▶ [DATA FOR THIS TASK]:
____________

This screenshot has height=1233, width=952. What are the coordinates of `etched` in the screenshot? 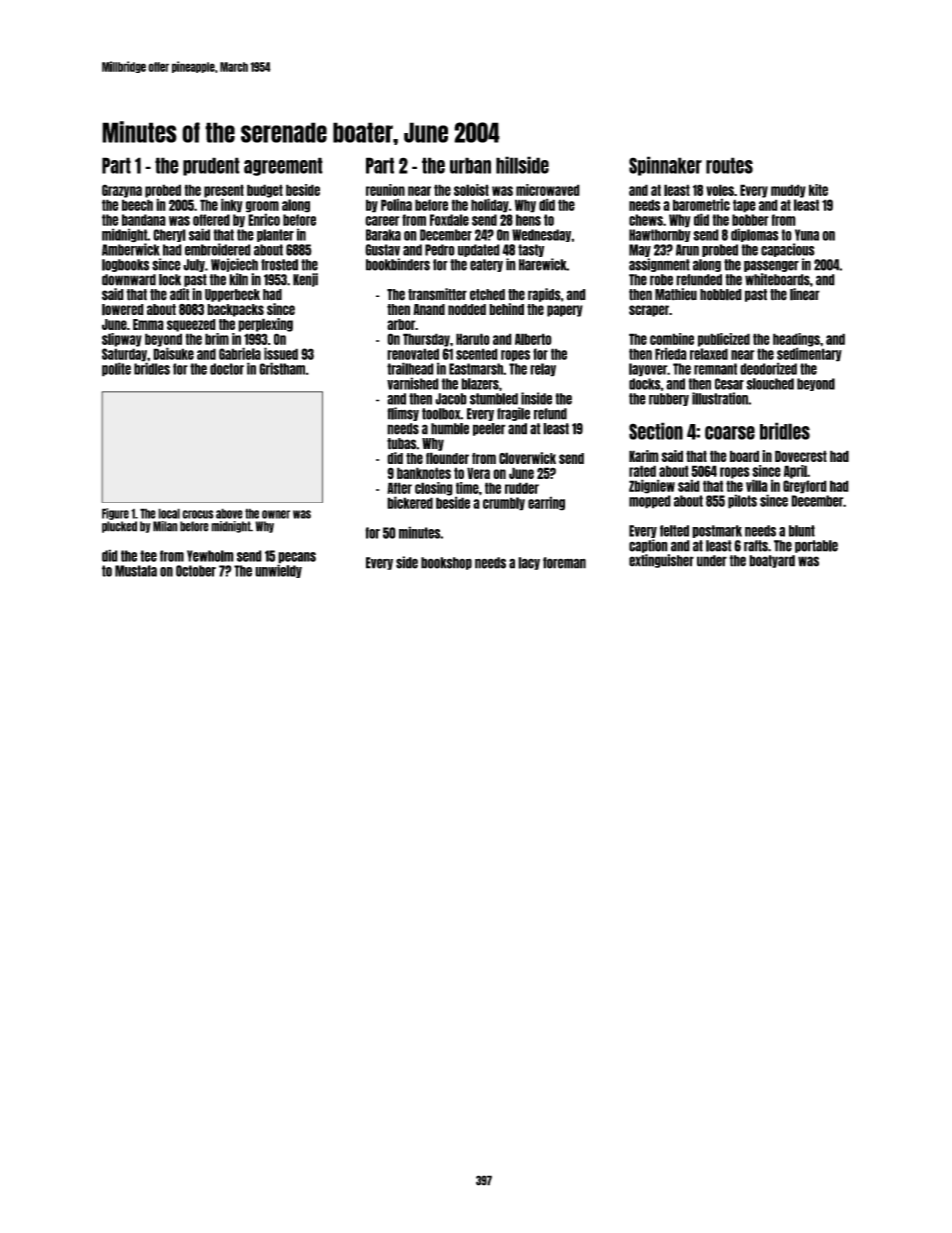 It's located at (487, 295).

____________

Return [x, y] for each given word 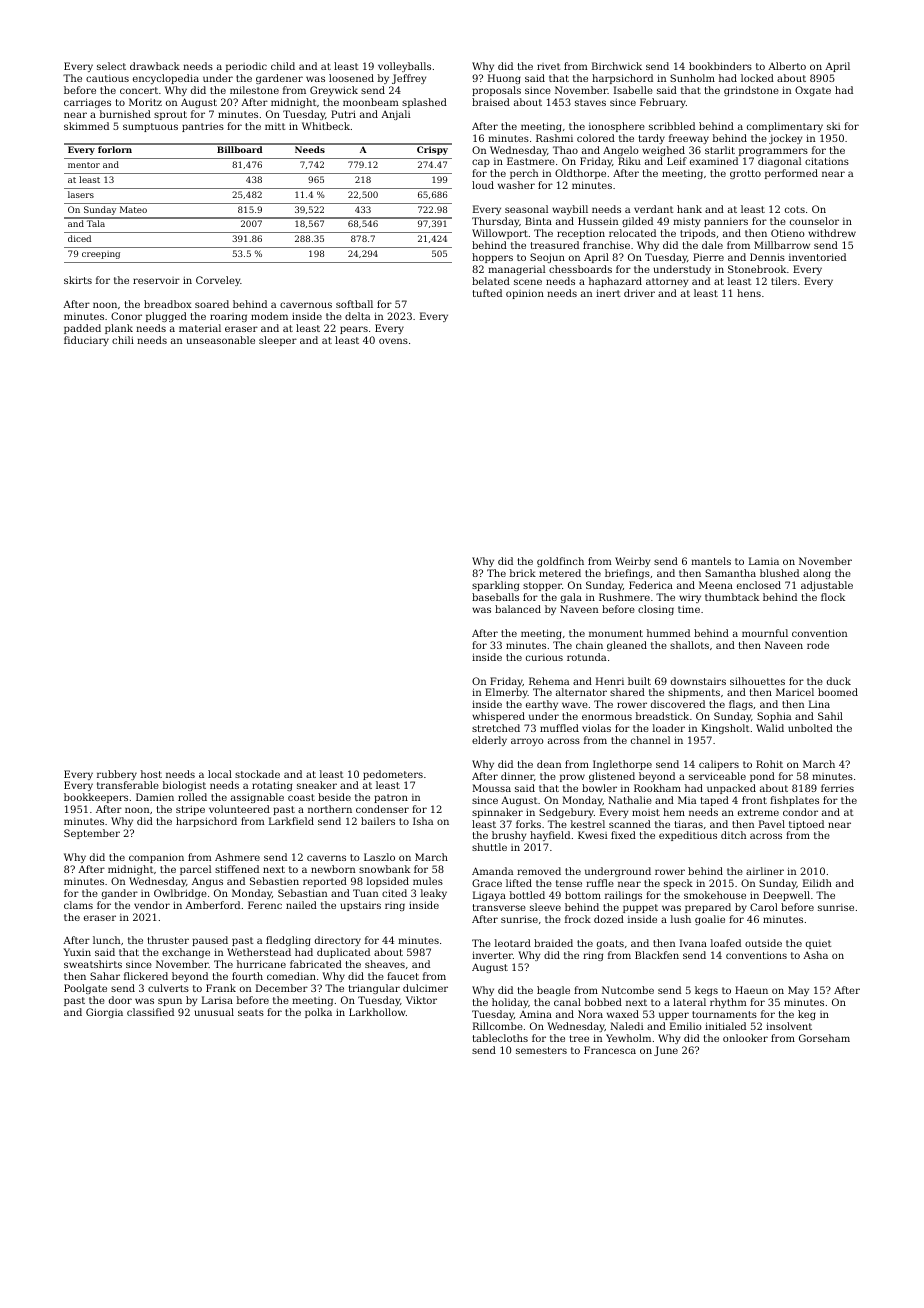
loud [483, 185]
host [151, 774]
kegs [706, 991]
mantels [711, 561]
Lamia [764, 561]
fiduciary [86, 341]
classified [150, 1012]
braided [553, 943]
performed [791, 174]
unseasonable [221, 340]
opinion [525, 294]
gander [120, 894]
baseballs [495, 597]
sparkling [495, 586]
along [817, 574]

____________

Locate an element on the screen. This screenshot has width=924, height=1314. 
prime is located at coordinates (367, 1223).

____________

▶ [TO DO]:
In the records above, starting at the line containing "classified [150, 1012]" and ending at the line containing "along [817, 574]", write out those lines as a Markdown table with the columns Number and Line, numbering the rows and skipping any blank lines.

▶ [SOLUTION TO THIS EXERCISE]:
| Number | Line |
|---|---|
| 1 | classified [150, 1012] |
| 2 | braided [553, 943] |
| 3 | performed [791, 174] |
| 4 | unseasonable [221, 340] |
| 5 | opinion [525, 294] |
| 6 | gander [120, 894] |
| 7 | baseballs [495, 597] |
| 8 | sparkling [495, 586] |
| 9 | along [817, 574] |